EXERCISE DATA ▸
-----

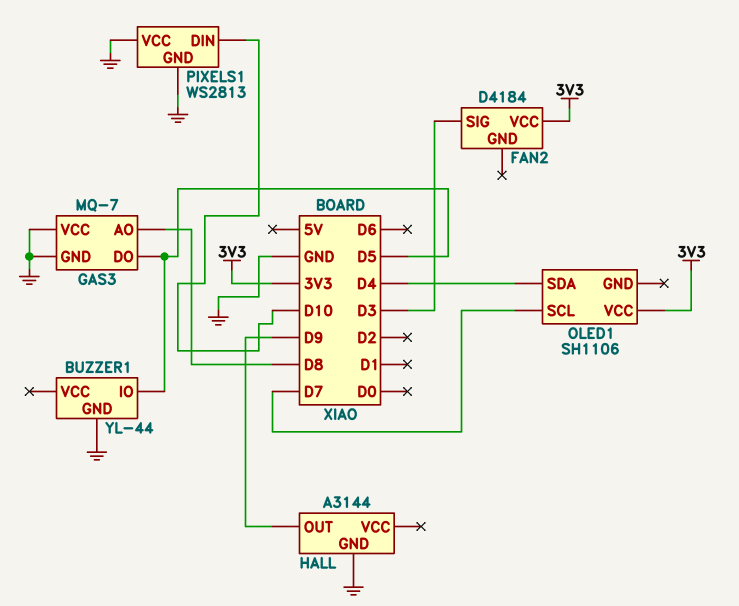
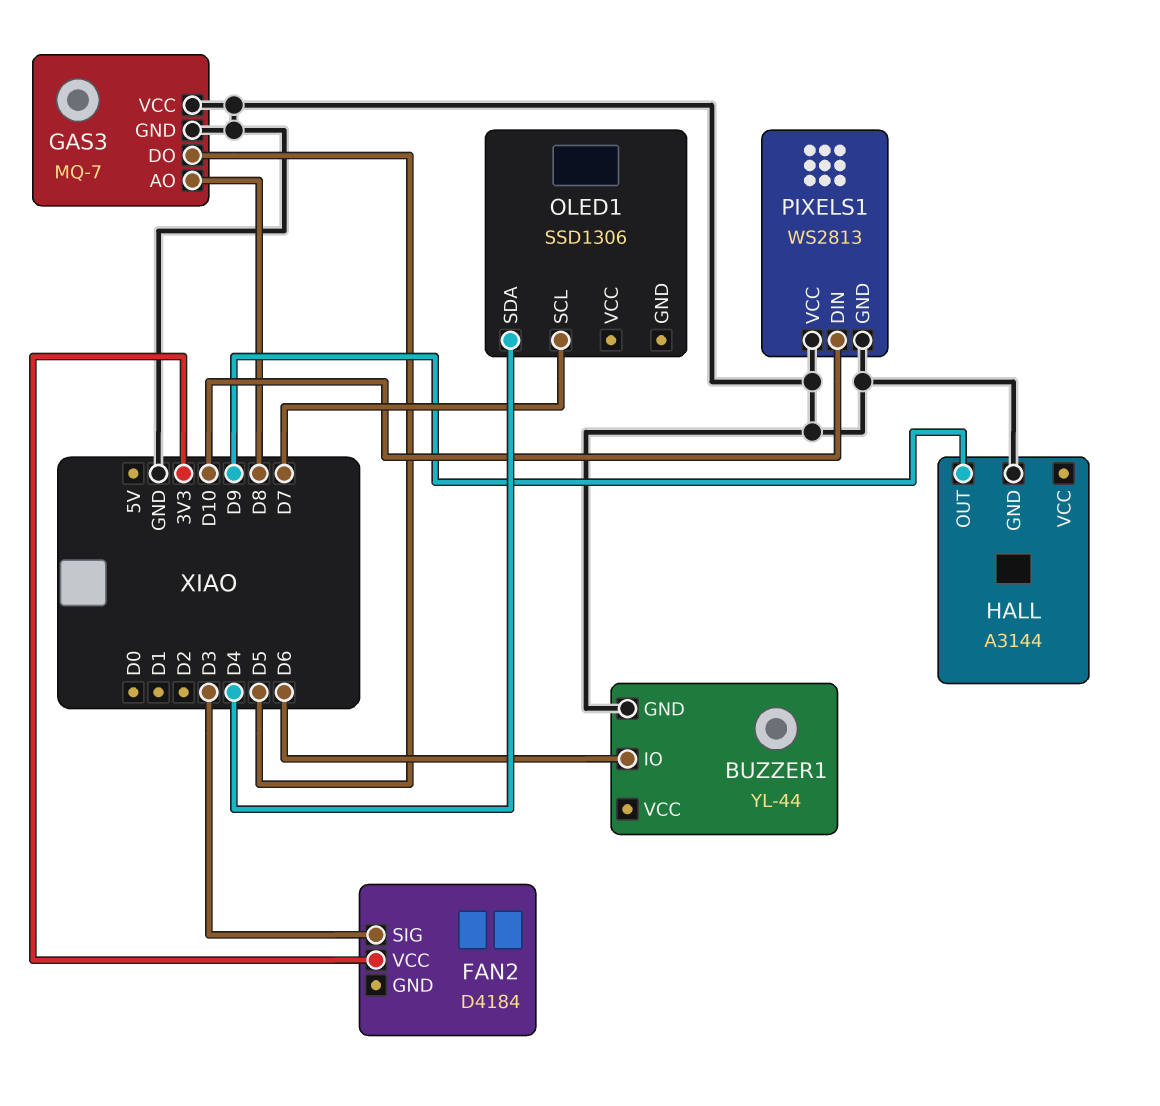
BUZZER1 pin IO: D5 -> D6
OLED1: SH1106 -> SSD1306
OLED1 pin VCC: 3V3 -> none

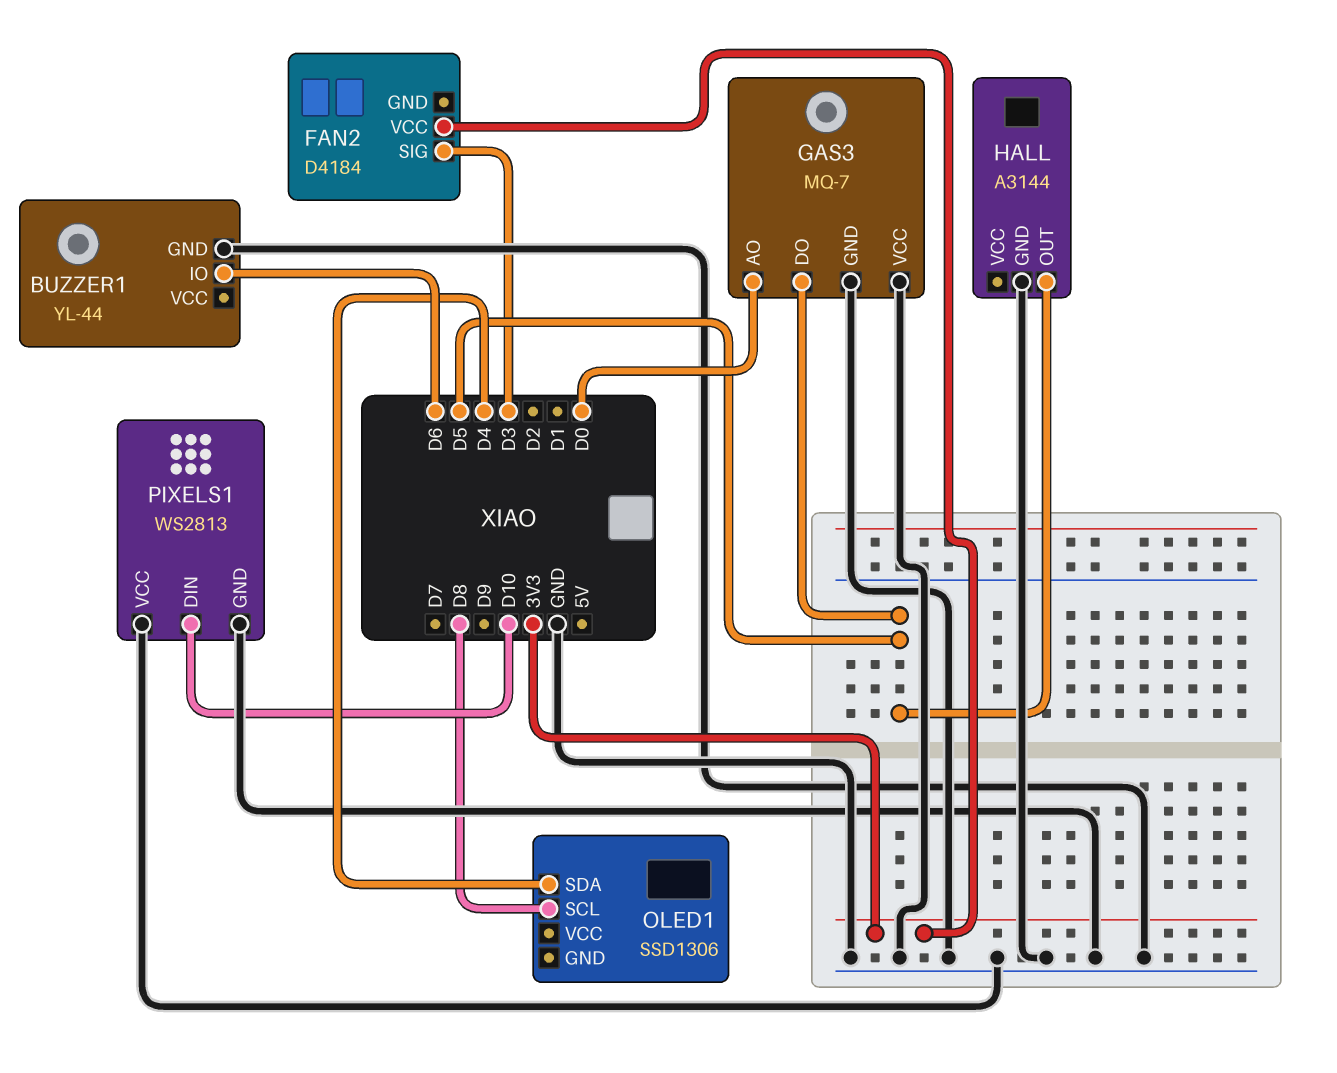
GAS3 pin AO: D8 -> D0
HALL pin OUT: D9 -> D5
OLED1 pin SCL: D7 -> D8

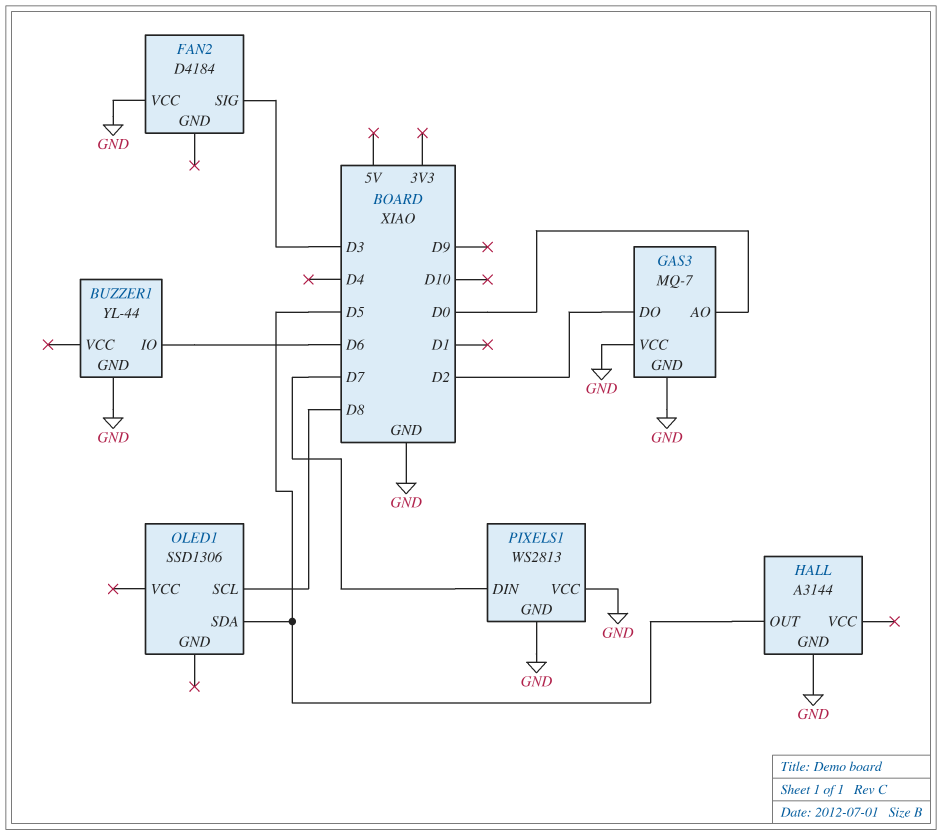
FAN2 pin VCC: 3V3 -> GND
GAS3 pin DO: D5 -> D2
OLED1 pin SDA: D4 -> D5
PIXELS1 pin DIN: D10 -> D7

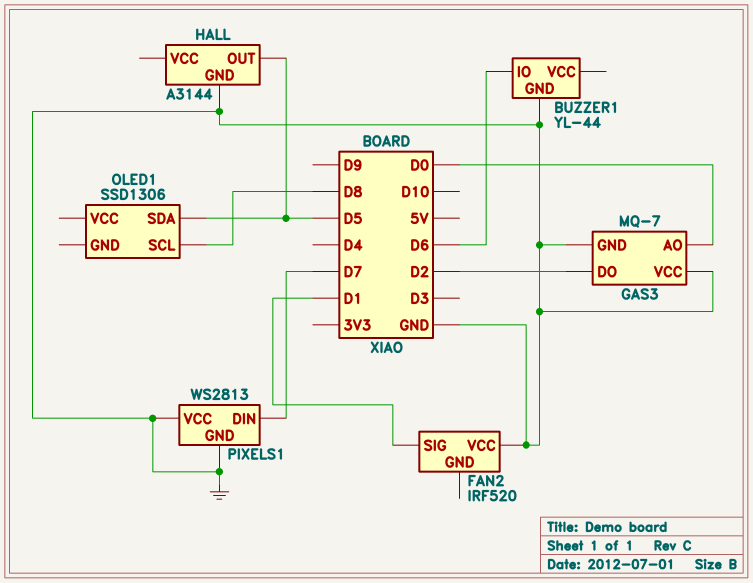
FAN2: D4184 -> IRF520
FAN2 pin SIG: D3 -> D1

-----

TO DO ▸ Please copy out the entries above exactly as they appear, but skip their images.

TASK OUTPUT ▸
BUZZER1 pin IO: D5 -> D6
OLED1: SH1106 -> SSD1306
OLED1 pin VCC: 3V3 -> none

GAS3 pin AO: D8 -> D0
HALL pin OUT: D9 -> D5
OLED1 pin SCL: D7 -> D8

FAN2 pin VCC: 3V3 -> GND
GAS3 pin DO: D5 -> D2
OLED1 pin SDA: D4 -> D5
PIXELS1 pin DIN: D10 -> D7

FAN2: D4184 -> IRF520
FAN2 pin SIG: D3 -> D1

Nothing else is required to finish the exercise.